-- RECORDS SHOWN follows --

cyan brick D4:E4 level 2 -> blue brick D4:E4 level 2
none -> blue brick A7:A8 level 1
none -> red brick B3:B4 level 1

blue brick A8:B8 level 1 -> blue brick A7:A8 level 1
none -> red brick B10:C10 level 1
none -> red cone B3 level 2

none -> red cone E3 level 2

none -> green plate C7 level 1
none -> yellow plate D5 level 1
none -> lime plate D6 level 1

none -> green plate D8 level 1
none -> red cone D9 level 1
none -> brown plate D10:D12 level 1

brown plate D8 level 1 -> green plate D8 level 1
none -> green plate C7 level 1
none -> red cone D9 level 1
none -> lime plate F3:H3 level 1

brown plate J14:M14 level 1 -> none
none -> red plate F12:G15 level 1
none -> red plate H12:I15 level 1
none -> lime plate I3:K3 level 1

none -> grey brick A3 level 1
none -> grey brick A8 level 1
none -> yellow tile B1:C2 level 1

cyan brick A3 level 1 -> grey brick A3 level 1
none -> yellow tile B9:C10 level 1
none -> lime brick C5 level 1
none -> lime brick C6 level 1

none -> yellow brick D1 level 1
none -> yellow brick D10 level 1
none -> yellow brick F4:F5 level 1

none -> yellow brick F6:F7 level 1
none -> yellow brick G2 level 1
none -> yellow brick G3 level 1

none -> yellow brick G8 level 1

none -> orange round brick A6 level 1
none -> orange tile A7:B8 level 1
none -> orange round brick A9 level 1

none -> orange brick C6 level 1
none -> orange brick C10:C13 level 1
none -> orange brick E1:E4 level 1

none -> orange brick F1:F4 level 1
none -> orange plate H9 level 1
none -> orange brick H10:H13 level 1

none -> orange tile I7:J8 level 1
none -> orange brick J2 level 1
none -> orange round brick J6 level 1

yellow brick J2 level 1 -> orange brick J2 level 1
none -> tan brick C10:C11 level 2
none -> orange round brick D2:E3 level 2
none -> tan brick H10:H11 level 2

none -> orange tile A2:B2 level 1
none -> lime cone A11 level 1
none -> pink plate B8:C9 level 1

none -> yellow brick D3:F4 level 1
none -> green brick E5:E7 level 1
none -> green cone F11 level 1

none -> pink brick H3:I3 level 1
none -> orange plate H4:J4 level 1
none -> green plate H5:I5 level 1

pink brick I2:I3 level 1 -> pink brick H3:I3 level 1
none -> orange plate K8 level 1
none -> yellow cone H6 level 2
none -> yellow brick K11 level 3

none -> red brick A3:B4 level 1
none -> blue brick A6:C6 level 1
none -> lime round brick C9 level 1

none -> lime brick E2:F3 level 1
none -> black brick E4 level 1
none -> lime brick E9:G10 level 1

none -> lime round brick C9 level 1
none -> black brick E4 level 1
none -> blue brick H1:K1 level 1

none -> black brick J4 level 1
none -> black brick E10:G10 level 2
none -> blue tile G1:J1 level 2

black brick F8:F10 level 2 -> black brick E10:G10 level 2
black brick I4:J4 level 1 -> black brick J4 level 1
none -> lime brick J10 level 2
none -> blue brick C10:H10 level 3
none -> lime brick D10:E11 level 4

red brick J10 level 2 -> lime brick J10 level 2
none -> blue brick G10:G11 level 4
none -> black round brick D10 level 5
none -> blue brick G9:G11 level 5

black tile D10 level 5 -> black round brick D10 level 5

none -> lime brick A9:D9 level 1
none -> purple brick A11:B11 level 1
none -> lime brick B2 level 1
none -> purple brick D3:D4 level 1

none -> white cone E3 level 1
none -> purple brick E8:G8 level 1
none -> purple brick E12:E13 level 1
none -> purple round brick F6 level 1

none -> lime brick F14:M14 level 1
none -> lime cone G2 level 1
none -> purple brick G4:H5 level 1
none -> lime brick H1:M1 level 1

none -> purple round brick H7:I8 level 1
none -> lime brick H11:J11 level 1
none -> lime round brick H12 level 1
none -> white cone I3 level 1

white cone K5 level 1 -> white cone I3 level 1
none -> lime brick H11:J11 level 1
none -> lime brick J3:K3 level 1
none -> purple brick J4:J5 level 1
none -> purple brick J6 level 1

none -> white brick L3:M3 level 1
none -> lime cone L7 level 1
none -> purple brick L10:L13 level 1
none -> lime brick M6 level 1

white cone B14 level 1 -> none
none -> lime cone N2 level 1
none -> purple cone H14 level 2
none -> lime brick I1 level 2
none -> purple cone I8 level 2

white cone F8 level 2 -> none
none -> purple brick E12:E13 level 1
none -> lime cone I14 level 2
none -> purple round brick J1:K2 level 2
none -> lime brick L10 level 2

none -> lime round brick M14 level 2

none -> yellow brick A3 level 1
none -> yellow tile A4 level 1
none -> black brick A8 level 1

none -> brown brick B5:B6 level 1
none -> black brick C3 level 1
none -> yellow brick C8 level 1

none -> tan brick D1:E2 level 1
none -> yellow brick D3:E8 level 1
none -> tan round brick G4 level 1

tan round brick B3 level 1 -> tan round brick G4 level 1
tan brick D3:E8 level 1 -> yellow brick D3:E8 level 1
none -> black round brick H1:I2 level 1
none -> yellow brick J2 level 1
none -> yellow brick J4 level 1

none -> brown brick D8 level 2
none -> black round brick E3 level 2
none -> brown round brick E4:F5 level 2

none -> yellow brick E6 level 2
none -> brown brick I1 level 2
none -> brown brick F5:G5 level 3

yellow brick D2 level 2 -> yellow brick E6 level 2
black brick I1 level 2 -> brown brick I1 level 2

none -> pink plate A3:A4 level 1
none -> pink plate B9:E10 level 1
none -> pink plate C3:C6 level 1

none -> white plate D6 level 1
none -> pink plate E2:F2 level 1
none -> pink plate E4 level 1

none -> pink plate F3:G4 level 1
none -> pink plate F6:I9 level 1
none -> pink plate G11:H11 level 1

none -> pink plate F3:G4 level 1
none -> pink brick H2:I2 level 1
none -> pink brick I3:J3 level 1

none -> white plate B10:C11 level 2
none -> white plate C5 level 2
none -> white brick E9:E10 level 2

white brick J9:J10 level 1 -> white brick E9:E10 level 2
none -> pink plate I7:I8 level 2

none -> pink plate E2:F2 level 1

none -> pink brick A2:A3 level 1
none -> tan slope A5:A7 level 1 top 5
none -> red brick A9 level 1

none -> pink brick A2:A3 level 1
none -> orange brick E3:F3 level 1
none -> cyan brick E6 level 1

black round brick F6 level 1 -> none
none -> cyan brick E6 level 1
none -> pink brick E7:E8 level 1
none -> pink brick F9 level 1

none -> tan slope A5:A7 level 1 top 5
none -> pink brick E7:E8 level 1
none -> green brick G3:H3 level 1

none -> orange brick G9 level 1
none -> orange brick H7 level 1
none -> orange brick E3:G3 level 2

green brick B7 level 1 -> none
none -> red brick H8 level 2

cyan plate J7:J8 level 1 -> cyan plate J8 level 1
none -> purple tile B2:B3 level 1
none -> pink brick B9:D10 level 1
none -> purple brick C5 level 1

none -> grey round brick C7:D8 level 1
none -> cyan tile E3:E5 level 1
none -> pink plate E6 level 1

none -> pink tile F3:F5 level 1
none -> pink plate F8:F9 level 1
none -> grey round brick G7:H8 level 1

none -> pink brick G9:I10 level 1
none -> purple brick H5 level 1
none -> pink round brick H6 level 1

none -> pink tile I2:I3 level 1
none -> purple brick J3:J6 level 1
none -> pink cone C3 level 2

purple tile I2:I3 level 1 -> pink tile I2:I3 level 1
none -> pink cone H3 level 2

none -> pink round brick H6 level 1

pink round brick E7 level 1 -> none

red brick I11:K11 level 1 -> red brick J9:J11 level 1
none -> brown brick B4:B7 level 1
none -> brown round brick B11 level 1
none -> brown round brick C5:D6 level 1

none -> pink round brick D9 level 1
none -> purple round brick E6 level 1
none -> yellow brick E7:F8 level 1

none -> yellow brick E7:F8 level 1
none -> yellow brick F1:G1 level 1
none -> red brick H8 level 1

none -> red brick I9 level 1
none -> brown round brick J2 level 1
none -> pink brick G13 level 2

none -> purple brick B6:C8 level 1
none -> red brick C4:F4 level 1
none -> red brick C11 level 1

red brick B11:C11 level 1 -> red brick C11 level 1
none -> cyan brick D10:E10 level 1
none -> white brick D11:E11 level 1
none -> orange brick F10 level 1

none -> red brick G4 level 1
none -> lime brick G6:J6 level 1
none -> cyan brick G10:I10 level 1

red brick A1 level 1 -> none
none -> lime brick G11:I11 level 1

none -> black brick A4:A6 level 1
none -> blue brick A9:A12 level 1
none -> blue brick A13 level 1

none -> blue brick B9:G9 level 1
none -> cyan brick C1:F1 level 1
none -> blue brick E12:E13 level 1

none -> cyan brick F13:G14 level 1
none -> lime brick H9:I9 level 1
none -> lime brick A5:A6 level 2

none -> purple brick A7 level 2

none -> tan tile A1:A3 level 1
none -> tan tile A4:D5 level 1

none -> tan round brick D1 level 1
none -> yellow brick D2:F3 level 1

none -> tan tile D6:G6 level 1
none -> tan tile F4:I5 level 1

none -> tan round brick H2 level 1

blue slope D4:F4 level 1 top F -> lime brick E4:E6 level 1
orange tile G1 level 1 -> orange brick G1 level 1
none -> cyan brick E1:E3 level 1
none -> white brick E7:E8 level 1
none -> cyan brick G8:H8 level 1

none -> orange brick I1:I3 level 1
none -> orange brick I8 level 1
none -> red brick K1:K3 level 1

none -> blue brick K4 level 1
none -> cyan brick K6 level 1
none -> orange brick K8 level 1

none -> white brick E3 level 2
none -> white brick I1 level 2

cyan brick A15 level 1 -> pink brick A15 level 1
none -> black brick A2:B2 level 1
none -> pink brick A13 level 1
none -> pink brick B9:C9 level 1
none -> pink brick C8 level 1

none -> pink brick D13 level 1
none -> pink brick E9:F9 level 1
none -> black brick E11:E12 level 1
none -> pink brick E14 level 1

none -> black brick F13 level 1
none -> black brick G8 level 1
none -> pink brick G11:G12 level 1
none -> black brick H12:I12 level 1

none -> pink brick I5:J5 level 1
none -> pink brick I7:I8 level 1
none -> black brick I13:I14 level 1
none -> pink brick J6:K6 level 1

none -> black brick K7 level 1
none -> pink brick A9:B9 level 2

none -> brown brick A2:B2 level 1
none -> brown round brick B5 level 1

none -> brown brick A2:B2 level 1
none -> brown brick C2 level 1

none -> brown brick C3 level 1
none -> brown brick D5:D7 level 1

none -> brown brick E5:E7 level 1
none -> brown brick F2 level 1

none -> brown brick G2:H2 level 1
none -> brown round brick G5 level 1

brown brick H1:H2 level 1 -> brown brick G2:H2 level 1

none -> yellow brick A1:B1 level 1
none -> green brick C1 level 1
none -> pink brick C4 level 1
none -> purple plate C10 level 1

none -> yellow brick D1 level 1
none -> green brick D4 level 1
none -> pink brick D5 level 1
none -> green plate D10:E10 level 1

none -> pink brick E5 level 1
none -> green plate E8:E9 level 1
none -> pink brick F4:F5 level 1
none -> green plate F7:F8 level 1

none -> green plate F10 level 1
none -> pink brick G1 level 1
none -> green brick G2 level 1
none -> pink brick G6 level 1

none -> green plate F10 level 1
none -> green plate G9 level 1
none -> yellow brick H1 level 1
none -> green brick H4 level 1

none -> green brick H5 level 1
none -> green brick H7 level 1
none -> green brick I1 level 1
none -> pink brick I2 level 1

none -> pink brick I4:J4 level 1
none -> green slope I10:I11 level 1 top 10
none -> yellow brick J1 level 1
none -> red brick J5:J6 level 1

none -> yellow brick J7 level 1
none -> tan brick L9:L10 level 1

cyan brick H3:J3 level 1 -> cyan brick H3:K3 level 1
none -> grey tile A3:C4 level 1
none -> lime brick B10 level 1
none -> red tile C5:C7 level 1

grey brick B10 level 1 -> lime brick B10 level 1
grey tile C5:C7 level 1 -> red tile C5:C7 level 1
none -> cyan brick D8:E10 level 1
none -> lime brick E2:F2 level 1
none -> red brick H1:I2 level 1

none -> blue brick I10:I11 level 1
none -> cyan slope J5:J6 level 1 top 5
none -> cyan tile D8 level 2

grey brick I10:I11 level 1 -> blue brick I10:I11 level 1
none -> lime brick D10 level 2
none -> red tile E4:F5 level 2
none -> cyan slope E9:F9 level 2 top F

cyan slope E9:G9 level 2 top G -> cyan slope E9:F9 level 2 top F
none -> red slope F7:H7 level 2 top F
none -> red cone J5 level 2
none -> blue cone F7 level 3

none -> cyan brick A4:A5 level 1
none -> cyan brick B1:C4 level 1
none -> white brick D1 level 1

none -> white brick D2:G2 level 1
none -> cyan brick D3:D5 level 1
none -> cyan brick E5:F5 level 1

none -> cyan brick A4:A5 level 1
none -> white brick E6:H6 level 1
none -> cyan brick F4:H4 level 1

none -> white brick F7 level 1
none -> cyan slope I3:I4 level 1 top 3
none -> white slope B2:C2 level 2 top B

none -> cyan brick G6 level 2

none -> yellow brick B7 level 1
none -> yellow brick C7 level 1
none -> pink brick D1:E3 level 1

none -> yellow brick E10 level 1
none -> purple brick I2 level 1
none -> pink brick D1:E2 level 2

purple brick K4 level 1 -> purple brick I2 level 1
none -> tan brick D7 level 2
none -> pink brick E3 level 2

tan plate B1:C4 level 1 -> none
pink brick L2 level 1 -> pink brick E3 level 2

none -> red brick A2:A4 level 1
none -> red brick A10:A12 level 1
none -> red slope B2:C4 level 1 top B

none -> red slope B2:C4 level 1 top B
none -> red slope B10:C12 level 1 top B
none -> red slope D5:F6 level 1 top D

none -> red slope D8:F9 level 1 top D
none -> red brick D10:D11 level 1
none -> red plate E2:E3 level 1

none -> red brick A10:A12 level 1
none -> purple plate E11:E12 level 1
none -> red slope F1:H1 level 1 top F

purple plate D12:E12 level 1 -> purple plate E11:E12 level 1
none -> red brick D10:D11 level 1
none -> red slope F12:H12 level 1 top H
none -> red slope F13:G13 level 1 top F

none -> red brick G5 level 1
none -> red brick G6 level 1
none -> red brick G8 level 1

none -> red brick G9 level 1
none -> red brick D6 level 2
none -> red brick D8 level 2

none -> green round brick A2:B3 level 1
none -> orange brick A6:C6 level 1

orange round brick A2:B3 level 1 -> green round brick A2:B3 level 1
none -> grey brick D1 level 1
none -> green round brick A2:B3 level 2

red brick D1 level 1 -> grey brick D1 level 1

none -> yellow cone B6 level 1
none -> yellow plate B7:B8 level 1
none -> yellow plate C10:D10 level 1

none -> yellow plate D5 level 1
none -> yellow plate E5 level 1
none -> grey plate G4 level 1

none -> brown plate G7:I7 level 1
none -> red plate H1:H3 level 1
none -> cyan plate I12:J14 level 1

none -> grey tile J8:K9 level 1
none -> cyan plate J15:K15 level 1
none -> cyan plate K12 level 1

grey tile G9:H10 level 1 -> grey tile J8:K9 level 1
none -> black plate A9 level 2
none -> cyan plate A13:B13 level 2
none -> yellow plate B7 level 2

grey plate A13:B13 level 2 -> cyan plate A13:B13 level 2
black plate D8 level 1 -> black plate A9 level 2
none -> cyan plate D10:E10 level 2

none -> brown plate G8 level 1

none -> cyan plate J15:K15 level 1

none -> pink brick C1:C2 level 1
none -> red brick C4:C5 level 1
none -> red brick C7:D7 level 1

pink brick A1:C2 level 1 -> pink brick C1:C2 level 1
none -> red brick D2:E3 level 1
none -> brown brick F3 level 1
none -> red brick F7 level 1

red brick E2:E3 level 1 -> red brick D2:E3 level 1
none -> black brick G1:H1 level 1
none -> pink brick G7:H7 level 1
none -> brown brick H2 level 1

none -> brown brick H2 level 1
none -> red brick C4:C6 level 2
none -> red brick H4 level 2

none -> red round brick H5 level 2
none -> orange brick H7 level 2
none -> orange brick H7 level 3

-- RECORDS SHOWN concluded --

#### EXERCISE REQUIREMENTS
Of the entries above, repeat exactly the lines between the line with "none -> tan tile D6:G6 level 1" and the line with "none -> black brick I13:I14 level 1", inclusive, and no others.

#### TASK ANSWER
none -> tan tile D6:G6 level 1
none -> tan tile F4:I5 level 1

none -> tan round brick H2 level 1

blue slope D4:F4 level 1 top F -> lime brick E4:E6 level 1
orange tile G1 level 1 -> orange brick G1 level 1
none -> cyan brick E1:E3 level 1
none -> white brick E7:E8 level 1
none -> cyan brick G8:H8 level 1

none -> orange brick I1:I3 level 1
none -> orange brick I8 level 1
none -> red brick K1:K3 level 1

none -> blue brick K4 level 1
none -> cyan brick K6 level 1
none -> orange brick K8 level 1

none -> white brick E3 level 2
none -> white brick I1 level 2

cyan brick A15 level 1 -> pink brick A15 level 1
none -> black brick A2:B2 level 1
none -> pink brick A13 level 1
none -> pink brick B9:C9 level 1
none -> pink brick C8 level 1

none -> pink brick D13 level 1
none -> pink brick E9:F9 level 1
none -> black brick E11:E12 level 1
none -> pink brick E14 level 1

none -> black brick F13 level 1
none -> black brick G8 level 1
none -> pink brick G11:G12 level 1
none -> black brick H12:I12 level 1

none -> pink brick I5:J5 level 1
none -> pink brick I7:I8 level 1
none -> black brick I13:I14 level 1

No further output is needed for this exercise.